WORK ORDER: Among the lines below, tally those that contain "notebook" and respond with the total only.
Start of Block
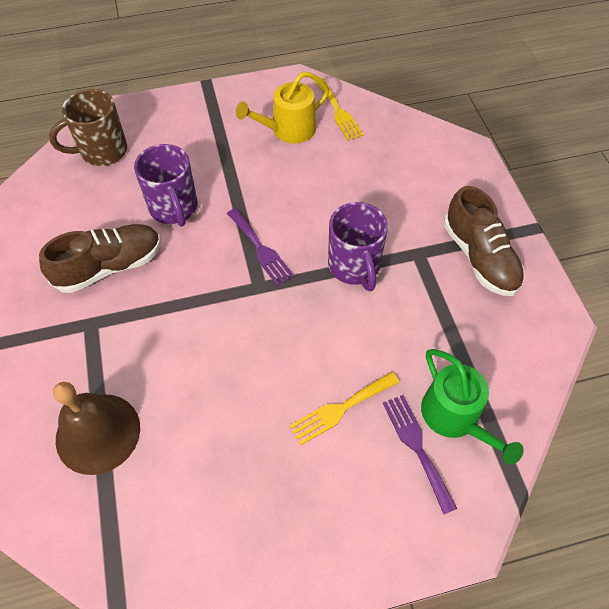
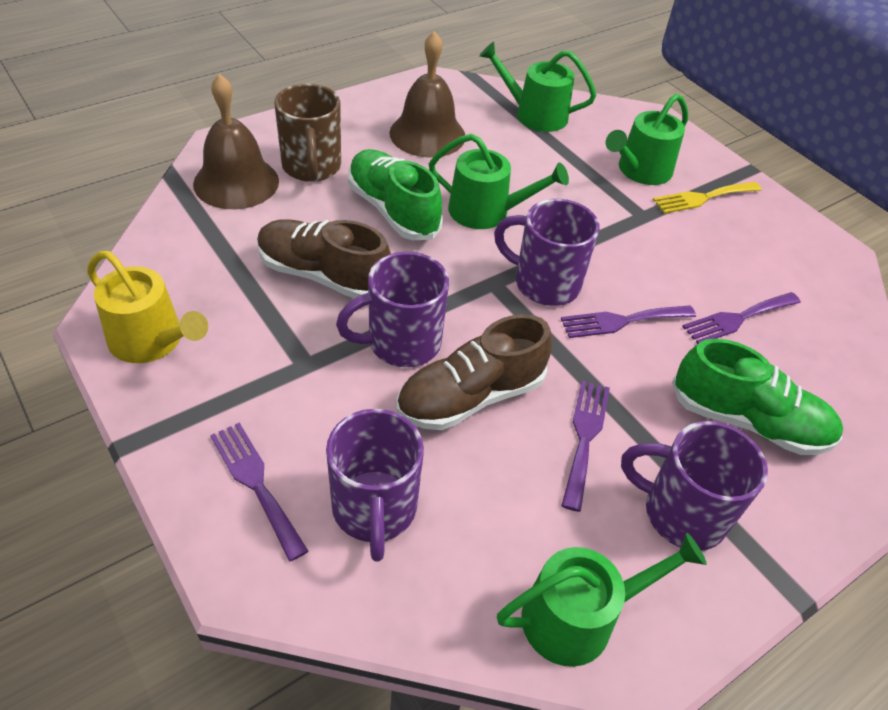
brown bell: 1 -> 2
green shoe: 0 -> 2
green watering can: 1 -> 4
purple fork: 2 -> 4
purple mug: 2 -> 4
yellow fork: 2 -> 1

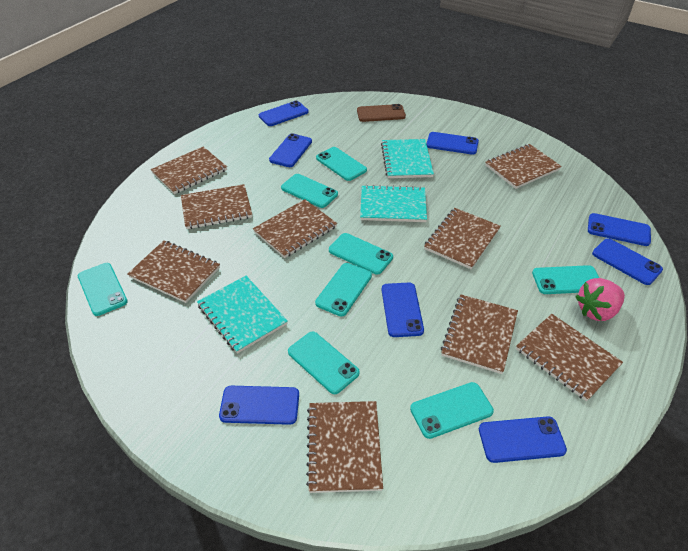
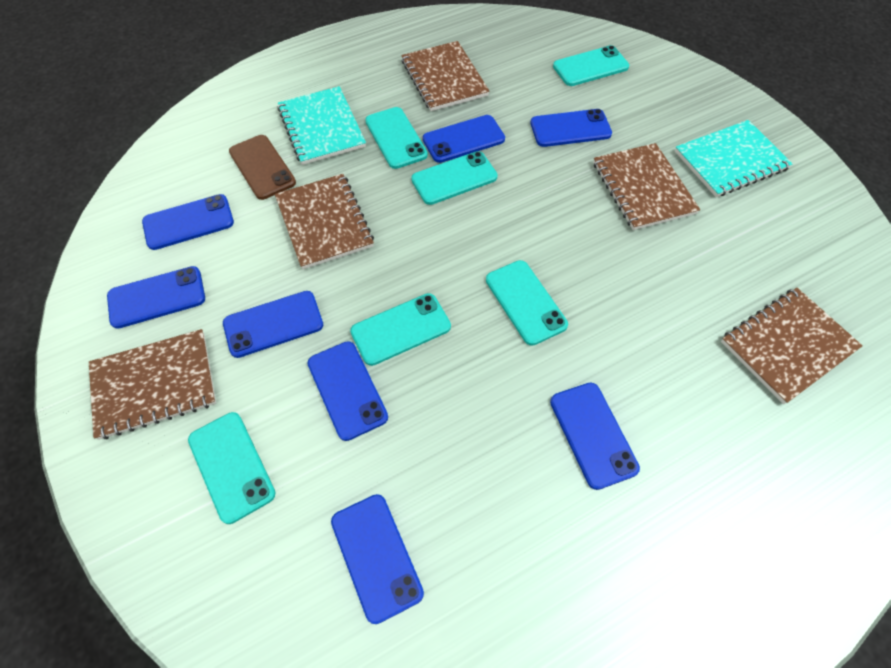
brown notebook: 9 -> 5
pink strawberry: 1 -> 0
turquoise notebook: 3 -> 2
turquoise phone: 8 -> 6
End of Block
ANSWER TO THIS PROBLEM: 2